■ Instructions for the task ■
Reproduce each of the records below word for word, keeping every line as it appears.

■ Material to process ■

::::::::

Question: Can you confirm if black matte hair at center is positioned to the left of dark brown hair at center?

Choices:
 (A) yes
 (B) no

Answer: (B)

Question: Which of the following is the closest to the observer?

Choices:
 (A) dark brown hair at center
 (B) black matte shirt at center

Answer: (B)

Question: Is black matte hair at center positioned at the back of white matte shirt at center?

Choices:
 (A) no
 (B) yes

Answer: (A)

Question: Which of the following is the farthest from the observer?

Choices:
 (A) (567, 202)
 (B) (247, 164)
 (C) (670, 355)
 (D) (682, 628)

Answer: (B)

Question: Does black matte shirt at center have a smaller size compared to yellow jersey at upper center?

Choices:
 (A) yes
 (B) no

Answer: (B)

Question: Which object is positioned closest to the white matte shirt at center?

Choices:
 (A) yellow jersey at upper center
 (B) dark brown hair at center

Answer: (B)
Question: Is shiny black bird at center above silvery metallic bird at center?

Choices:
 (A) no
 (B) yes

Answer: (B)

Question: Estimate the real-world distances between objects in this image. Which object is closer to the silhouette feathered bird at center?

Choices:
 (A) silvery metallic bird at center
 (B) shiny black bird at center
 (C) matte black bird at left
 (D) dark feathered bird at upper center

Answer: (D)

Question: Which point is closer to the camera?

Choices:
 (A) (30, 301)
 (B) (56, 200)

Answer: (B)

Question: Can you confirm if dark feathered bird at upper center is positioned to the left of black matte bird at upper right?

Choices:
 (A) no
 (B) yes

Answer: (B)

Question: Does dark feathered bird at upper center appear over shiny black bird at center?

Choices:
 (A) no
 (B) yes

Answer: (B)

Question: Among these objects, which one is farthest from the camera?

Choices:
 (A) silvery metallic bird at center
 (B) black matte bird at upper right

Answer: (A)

::::::::

■ Response below ■
Question: Can you confirm if black matte hair at center is positioned to the left of dark brown hair at center?

Choices:
 (A) yes
 (B) no

Answer: (B)

Question: Which of the following is the closest to the observer?

Choices:
 (A) dark brown hair at center
 (B) black matte shirt at center

Answer: (B)

Question: Is black matte hair at center positioned at the back of white matte shirt at center?

Choices:
 (A) no
 (B) yes

Answer: (A)

Question: Which of the following is the farthest from the observer?

Choices:
 (A) (567, 202)
 (B) (247, 164)
 (C) (670, 355)
 (D) (682, 628)

Answer: (B)

Question: Does black matte shirt at center have a smaller size compared to yellow jersey at upper center?

Choices:
 (A) yes
 (B) no

Answer: (B)

Question: Which object is positioned closest to the white matte shirt at center?

Choices:
 (A) yellow jersey at upper center
 (B) dark brown hair at center

Answer: (B)
Question: Is shiny black bird at center above silvery metallic bird at center?

Choices:
 (A) no
 (B) yes

Answer: (B)

Question: Estimate the real-world distances between objects in this image. Which object is closer to the silhouette feathered bird at center?

Choices:
 (A) silvery metallic bird at center
 (B) shiny black bird at center
 (C) matte black bird at left
 (D) dark feathered bird at upper center

Answer: (D)

Question: Which point is closer to the camera?

Choices:
 (A) (30, 301)
 (B) (56, 200)

Answer: (B)

Question: Can you confirm if dark feathered bird at upper center is positioned to the left of black matte bird at upper right?

Choices:
 (A) no
 (B) yes

Answer: (B)

Question: Does dark feathered bird at upper center appear over shiny black bird at center?

Choices:
 (A) no
 (B) yes

Answer: (B)

Question: Among these objects, which one is farthest from the camera?

Choices:
 (A) silvery metallic bird at center
 (B) black matte bird at upper right

Answer: (A)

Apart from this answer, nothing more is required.